- What you need to do -
Report every line of the material below that contains the string "tuplet".

Stored entries:
:::::

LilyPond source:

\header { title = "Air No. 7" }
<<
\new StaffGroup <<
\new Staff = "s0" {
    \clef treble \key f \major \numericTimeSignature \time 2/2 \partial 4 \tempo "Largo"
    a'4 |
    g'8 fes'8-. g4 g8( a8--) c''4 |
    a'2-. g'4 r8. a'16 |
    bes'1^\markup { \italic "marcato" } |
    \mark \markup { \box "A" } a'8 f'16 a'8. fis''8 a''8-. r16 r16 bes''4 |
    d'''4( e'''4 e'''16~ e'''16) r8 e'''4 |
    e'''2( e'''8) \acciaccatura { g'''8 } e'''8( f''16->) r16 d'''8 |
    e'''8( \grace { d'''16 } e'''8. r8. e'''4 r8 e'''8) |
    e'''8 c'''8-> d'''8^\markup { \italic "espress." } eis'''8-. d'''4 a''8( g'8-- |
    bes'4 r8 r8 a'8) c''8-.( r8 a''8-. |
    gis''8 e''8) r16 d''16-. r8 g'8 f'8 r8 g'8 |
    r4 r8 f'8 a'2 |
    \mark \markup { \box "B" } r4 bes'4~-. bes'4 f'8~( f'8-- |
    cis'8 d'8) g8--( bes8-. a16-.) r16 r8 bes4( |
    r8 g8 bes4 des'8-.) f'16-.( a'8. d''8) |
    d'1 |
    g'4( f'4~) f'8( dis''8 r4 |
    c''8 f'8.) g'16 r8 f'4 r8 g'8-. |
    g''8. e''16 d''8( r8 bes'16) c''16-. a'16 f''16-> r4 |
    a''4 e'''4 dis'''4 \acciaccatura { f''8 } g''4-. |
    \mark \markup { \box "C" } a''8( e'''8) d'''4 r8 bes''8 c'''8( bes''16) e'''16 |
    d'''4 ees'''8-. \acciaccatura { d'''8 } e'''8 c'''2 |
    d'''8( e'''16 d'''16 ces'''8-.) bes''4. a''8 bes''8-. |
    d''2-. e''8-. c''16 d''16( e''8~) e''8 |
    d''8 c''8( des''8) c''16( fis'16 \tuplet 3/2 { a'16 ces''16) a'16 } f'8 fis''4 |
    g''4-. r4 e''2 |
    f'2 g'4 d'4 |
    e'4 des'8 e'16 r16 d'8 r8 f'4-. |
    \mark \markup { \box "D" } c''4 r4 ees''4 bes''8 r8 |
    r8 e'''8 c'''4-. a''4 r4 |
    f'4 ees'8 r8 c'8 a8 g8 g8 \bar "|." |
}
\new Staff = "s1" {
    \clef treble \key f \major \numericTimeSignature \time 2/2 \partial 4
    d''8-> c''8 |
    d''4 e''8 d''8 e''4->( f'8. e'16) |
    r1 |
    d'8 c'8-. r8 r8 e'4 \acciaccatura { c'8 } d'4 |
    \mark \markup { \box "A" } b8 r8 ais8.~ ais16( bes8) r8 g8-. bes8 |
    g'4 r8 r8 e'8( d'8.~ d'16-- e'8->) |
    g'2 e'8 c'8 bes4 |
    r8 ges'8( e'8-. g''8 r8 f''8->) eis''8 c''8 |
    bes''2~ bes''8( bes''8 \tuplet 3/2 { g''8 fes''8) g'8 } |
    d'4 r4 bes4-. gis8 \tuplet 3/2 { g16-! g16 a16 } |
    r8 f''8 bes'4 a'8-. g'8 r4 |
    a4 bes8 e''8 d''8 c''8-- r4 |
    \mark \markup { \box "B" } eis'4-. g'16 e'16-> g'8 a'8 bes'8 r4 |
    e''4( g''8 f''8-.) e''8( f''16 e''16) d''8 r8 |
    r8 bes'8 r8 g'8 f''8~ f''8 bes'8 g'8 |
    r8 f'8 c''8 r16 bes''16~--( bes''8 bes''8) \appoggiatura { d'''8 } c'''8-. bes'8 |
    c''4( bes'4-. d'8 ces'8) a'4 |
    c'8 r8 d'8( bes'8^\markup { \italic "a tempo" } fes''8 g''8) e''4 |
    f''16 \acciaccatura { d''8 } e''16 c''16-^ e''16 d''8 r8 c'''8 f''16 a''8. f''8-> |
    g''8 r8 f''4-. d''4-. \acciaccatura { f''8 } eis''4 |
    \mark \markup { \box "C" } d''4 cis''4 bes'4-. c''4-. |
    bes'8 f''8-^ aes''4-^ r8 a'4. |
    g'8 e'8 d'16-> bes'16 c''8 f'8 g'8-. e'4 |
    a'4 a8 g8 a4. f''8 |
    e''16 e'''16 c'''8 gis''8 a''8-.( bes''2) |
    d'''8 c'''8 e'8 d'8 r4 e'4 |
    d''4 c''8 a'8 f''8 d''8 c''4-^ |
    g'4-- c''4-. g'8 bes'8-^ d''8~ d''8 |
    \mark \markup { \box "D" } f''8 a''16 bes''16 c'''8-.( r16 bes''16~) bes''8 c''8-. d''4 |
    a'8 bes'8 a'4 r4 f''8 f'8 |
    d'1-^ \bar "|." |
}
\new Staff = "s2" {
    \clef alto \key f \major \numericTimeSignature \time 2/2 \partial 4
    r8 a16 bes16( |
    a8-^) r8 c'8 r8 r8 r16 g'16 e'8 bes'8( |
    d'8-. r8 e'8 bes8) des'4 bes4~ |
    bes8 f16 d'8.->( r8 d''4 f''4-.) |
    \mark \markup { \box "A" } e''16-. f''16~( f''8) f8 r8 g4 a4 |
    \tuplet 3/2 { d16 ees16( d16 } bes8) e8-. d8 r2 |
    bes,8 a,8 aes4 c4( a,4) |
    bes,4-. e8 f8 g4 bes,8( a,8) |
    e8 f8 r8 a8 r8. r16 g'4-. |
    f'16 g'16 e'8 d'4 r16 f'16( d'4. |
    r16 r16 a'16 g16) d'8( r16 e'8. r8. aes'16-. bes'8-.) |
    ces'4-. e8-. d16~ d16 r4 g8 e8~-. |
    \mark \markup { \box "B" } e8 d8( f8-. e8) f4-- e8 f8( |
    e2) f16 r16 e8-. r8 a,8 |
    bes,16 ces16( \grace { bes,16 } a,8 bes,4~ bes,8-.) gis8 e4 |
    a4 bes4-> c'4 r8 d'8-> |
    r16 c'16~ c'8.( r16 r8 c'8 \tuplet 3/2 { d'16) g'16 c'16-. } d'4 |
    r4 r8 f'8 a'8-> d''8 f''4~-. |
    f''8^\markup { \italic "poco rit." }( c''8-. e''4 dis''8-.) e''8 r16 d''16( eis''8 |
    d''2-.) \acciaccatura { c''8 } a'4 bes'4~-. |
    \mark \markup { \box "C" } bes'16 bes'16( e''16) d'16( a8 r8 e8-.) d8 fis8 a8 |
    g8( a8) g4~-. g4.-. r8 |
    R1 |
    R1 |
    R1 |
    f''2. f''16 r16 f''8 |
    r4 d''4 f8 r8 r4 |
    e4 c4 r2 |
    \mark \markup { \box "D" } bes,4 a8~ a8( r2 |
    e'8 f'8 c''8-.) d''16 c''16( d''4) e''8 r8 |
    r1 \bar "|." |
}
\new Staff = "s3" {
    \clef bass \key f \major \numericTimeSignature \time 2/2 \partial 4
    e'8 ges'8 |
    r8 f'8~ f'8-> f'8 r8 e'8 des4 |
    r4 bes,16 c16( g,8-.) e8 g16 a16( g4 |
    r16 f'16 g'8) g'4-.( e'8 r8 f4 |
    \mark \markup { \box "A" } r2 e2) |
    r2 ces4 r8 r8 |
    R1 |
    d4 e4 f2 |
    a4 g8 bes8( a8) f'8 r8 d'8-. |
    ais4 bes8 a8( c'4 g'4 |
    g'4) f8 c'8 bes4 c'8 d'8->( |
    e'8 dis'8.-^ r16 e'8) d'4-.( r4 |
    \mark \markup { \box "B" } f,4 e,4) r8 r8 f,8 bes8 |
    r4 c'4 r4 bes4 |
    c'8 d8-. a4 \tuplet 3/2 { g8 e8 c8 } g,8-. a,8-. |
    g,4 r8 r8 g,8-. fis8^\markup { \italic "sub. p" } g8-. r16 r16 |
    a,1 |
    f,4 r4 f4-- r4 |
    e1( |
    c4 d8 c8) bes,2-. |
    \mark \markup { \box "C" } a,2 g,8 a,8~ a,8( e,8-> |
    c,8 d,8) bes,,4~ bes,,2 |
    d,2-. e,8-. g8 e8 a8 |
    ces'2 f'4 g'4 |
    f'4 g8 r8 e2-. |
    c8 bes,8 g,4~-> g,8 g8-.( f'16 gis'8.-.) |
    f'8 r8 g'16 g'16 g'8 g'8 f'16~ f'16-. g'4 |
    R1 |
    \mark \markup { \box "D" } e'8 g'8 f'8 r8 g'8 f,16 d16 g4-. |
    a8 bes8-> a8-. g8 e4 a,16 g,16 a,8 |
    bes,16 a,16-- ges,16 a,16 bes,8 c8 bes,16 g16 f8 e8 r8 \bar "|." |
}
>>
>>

:::::

- Answer to this problem -
    d''8 c''8( des''8) c''16( fis'16 \tuplet 3/2 { a'16 ces''16) a'16 } f'8 fis''4 |
    bes''2~ bes''8( bes''8 \tuplet 3/2 { g''8 fes''8) g'8 } |
    d'4 r4 bes4-. gis8 \tuplet 3/2 { g16-! g16 a16 } |
    \tuplet 3/2 { d16 ees16( d16 } bes8) e8-. d8 r2 |
    r16 c'16~ c'8.( r16 r8 c'8 \tuplet 3/2 { d'16) g'16 c'16-. } d'4 |
    c'8 d8-. a4 \tuplet 3/2 { g8 e8 c8 } g,8-. a,8-. |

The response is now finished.